Task material Start Marker
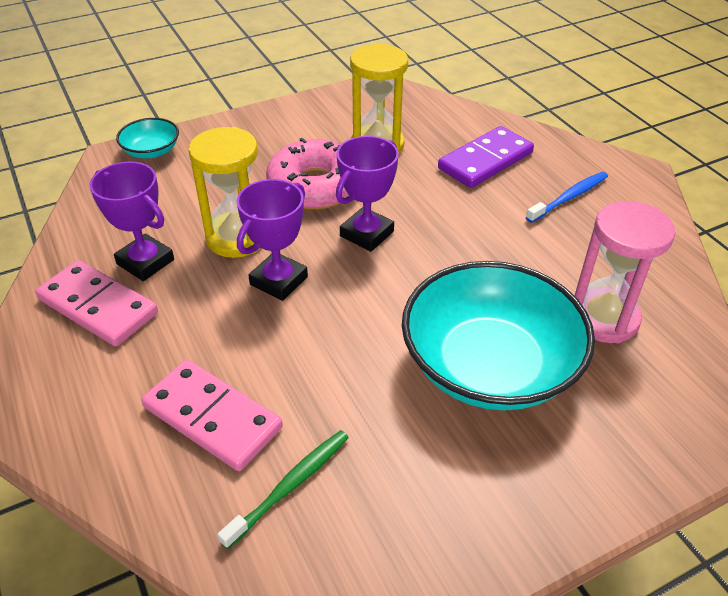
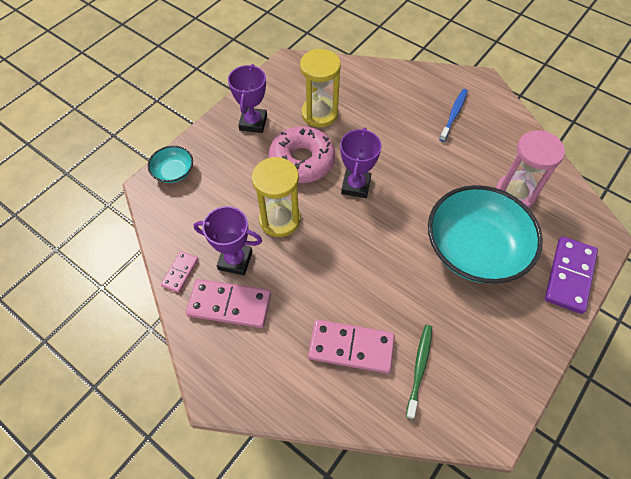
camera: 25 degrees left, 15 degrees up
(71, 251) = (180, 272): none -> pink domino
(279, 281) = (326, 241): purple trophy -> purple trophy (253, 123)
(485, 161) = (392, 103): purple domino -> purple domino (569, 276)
Task material End Marker
Task material Start Marker
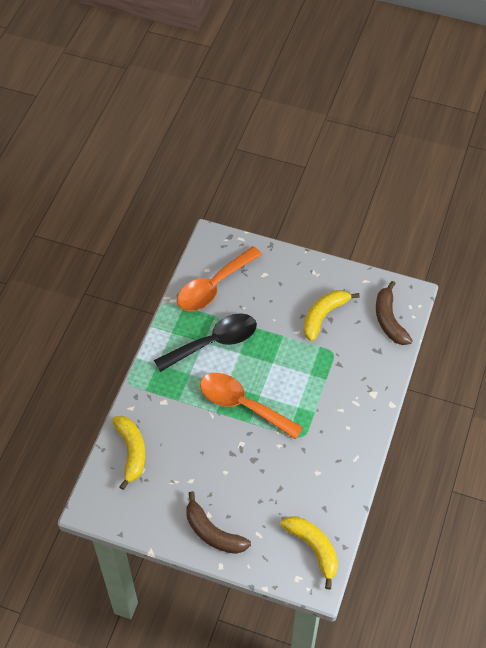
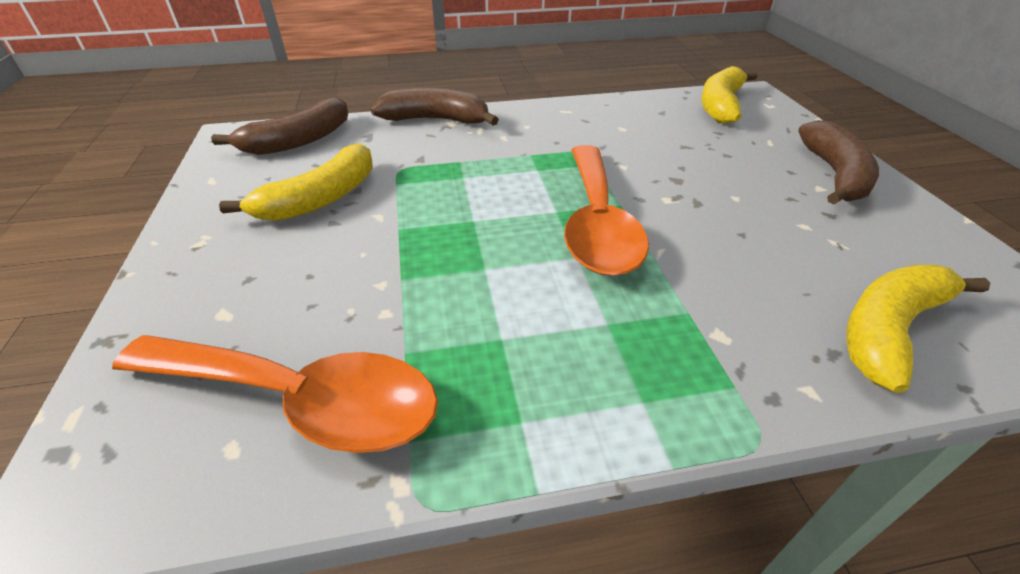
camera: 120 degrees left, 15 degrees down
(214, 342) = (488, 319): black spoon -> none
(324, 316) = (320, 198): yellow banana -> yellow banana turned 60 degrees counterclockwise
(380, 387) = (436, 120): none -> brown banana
Task material End Marker
■ Description of the task ■
In the listing above, find the line with "(324, 316) = (320, 198): yellow" and the line with "(380, 387) = (436, 120): none -> brown banana". Output those two lines and every line between them, exactly as written.

■ Worked solution ■
(324, 316) = (320, 198): yellow banana -> yellow banana turned 60 degrees counterclockwise
(380, 387) = (436, 120): none -> brown banana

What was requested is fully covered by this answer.